(Object state change records)
----
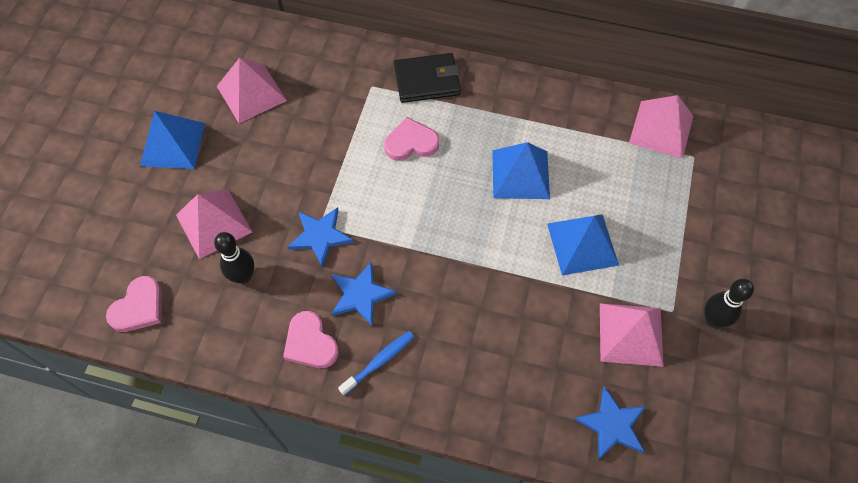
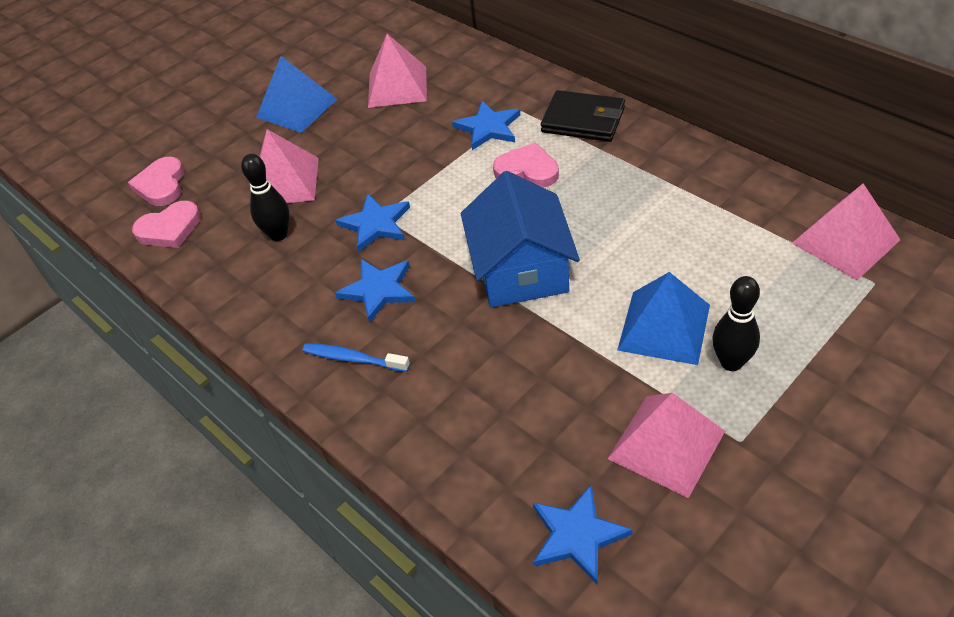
camera: 35 degrees right, 15 degrees down
(310, 343) = (297, 315): pink heart -> pink heart (161, 185)
(356, 112) = (488, 128): none -> blue star
(379, 362) = (353, 359): blue toothbrush -> blue toothbrush turned 150 degrees counterclockwise
(458, 235) = (521, 270): none -> blue house
(520, 174) = (632, 234): blue pyramid -> none
(712, 319) = (792, 472): black bowling pin -> black bowling pin (731, 362)

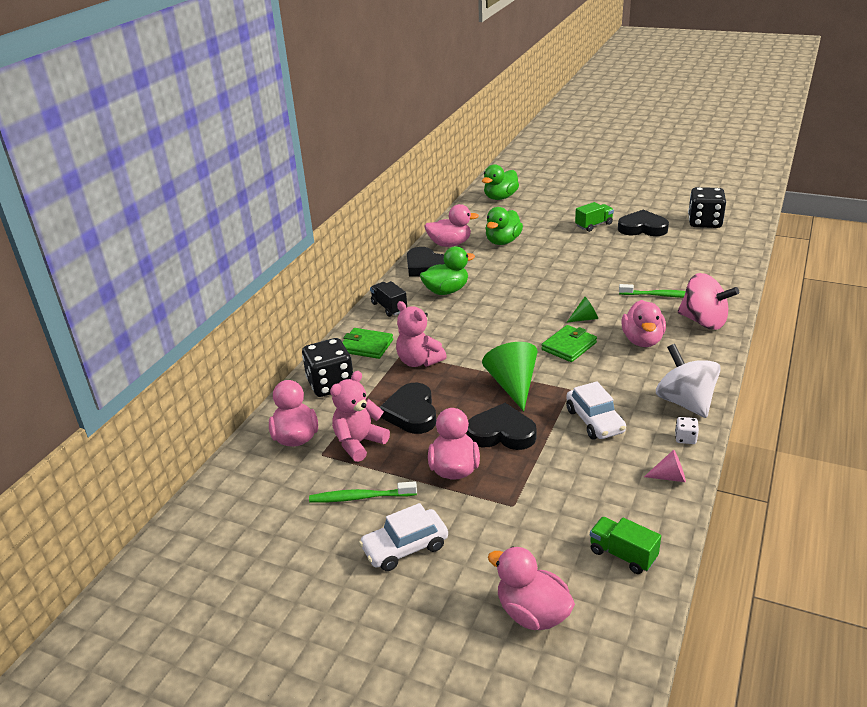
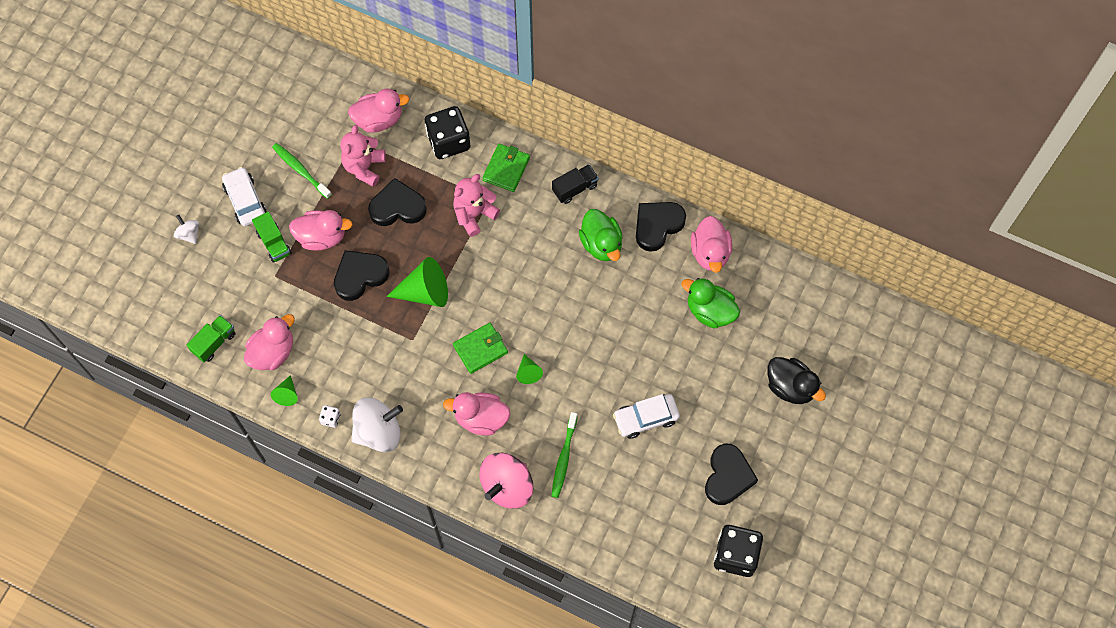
camera: 90 degrees right, 35 degrees up
(359, 443) = (364, 167): pink teddy bear -> pink teddy bear turned 120 degrees counterclockwise
(360, 497) = (300, 170): green toothbrush -> green toothbrush turned 45 degrees counterclockwise
(461, 605) = (189, 234): none -> white spinning top
(500, 197) = (836, 320): green duck -> none
(501, 433) = (360, 276): black heart -> black heart turned 135 degrees counterclockwise
(532, 613) = (175, 277): pink duck -> pink duck (273, 352)
(559, 210) = (790, 387): none -> black duck
(569, 346) = (480, 349): green wallet -> green wallet turned 75 degrees counterclockwise
(593, 225) = (742, 421): green truck -> green truck (274, 243)
(595, 421) = (364, 351): white car -> white car (646, 418)
(669, 477) = (287, 394): pink cone -> green cone

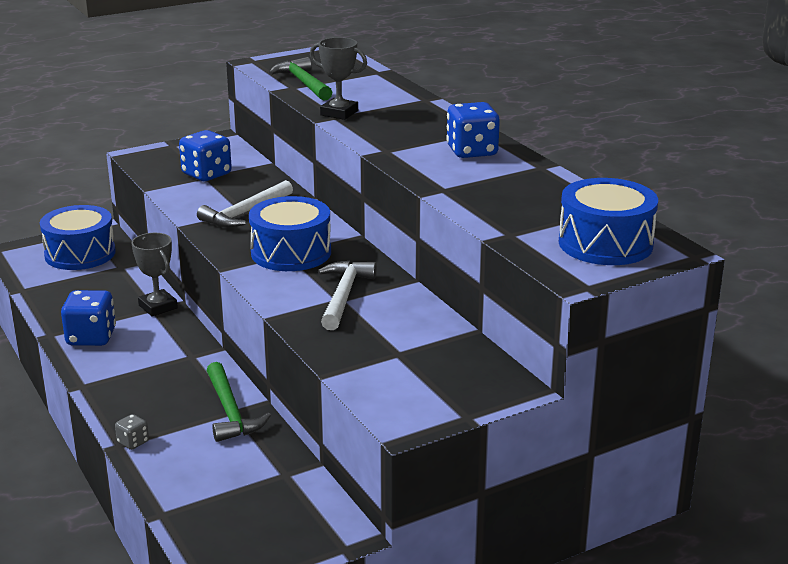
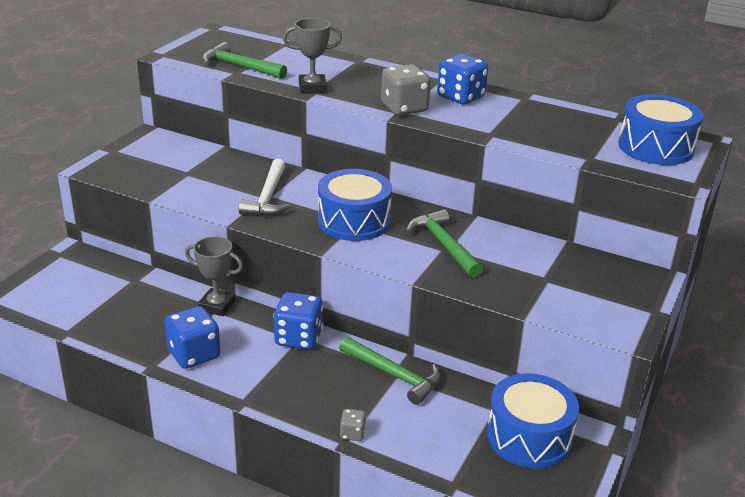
camera: 35 degrees left, 5 degrees up
(80, 254) = (80, 280): blue drum -> blue drum (529, 437)
(206, 174) = (184, 171): blue dice -> blue dice (298, 338)
(343, 296) = (444, 245): white hammer -> green hammer
(396, 148) = (404, 108): none -> grey dice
----
Your task is to restate, word for word, only those lines above that fall between the line holding "(359, 443) = (364, 167): pink" and the line holding "(500, 197) = (836, 320): green duck -> none", inclusive.

(359, 443) = (364, 167): pink teddy bear -> pink teddy bear turned 120 degrees counterclockwise
(360, 497) = (300, 170): green toothbrush -> green toothbrush turned 45 degrees counterclockwise
(461, 605) = (189, 234): none -> white spinning top
(500, 197) = (836, 320): green duck -> none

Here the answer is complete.